WORK REQUIRED
Among the lines below, count those containing the word "pyramid". Give the number only.

INFORMATION SUPPLIED

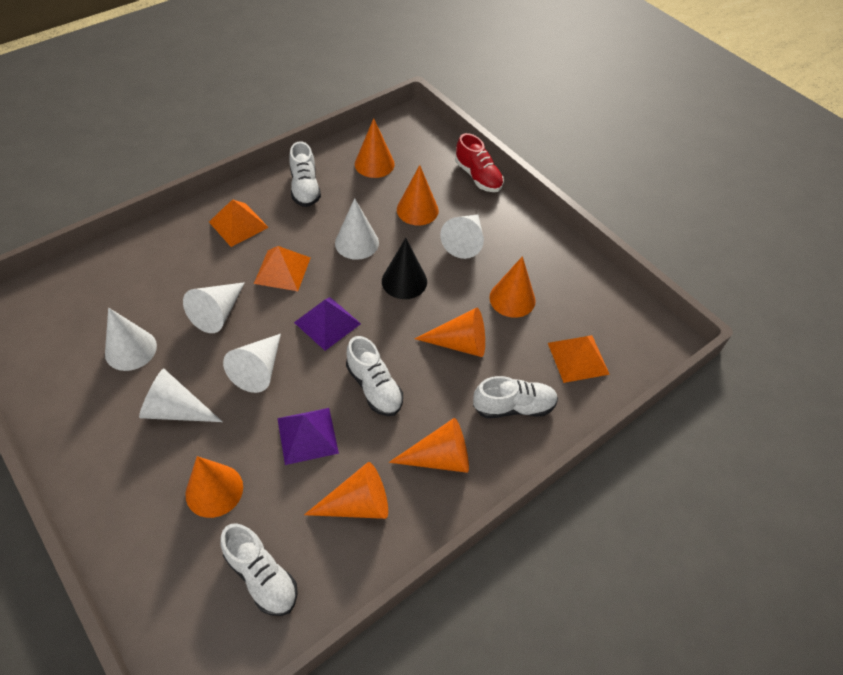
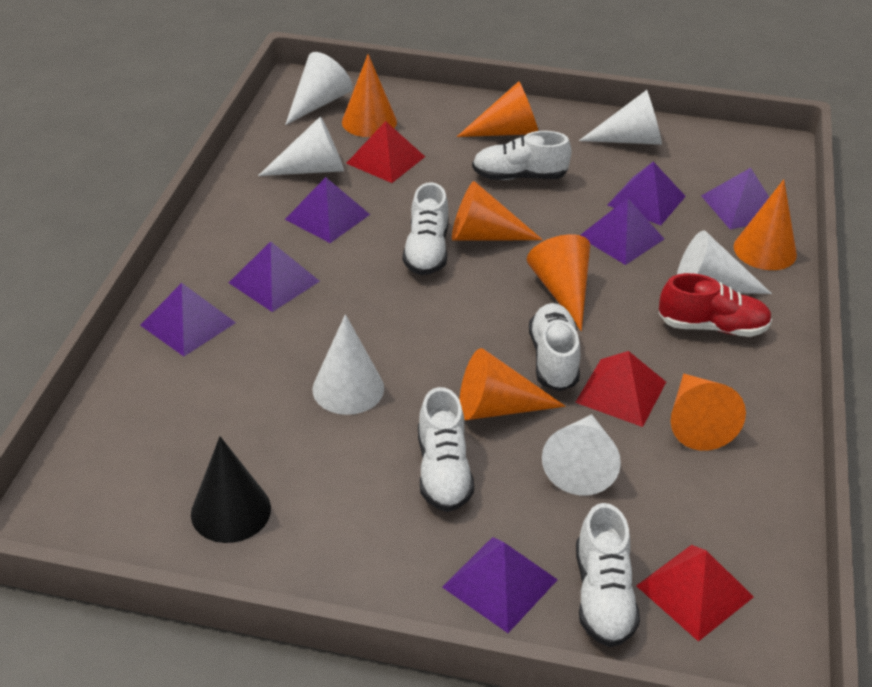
orange pyramid: 3 -> 0
purple pyramid: 2 -> 7
red pyramid: 0 -> 3
white shoe: 4 -> 5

OUTPUT FOR THIS TASK
3